Beginning with the line that holds "brown sewing button", write out the remaining lines of the material exactly, the last line included.
--- Available records Enclosed Below ---
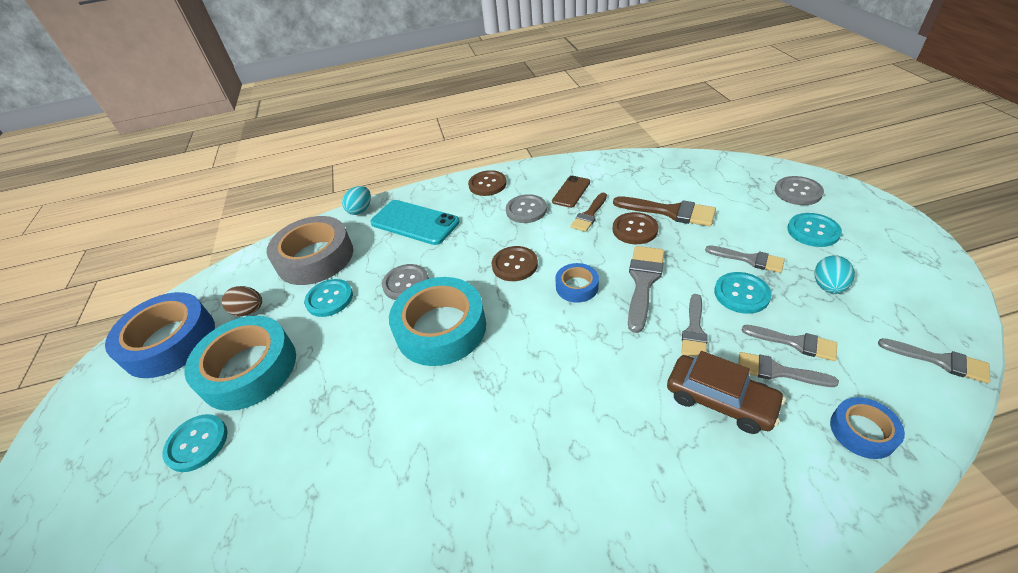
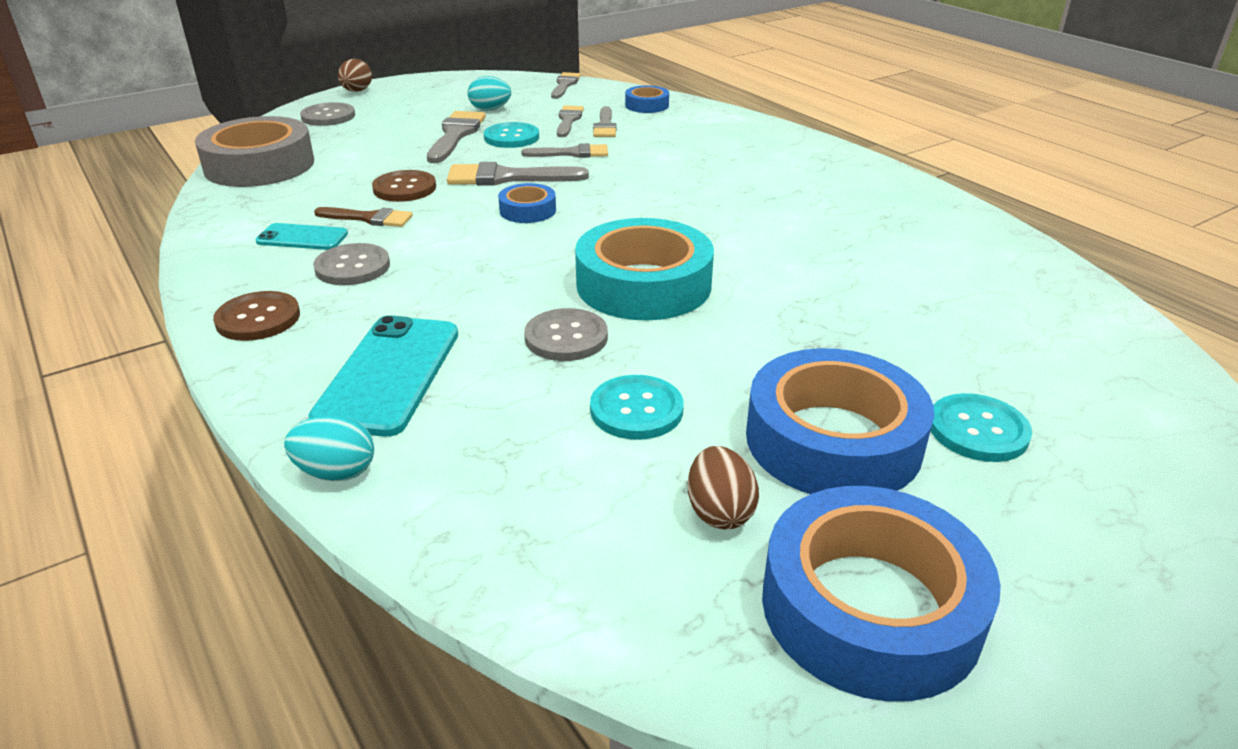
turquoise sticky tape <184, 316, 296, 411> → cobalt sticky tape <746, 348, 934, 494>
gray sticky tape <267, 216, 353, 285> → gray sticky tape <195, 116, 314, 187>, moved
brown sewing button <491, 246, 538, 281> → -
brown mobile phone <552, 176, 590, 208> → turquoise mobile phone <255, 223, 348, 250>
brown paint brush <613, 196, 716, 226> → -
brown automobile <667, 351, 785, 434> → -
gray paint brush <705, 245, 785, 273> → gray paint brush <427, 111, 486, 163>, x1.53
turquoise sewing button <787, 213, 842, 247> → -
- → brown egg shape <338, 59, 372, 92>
--- End of Enclosed Available records ---
- _Task result_:
brown sewing button <491, 246, 538, 281> → -
brown mobile phone <552, 176, 590, 208> → turquoise mobile phone <255, 223, 348, 250>
brown paint brush <613, 196, 716, 226> → -
brown automobile <667, 351, 785, 434> → -
gray paint brush <705, 245, 785, 273> → gray paint brush <427, 111, 486, 163>, x1.53
turquoise sewing button <787, 213, 842, 247> → -
- → brown egg shape <338, 59, 372, 92>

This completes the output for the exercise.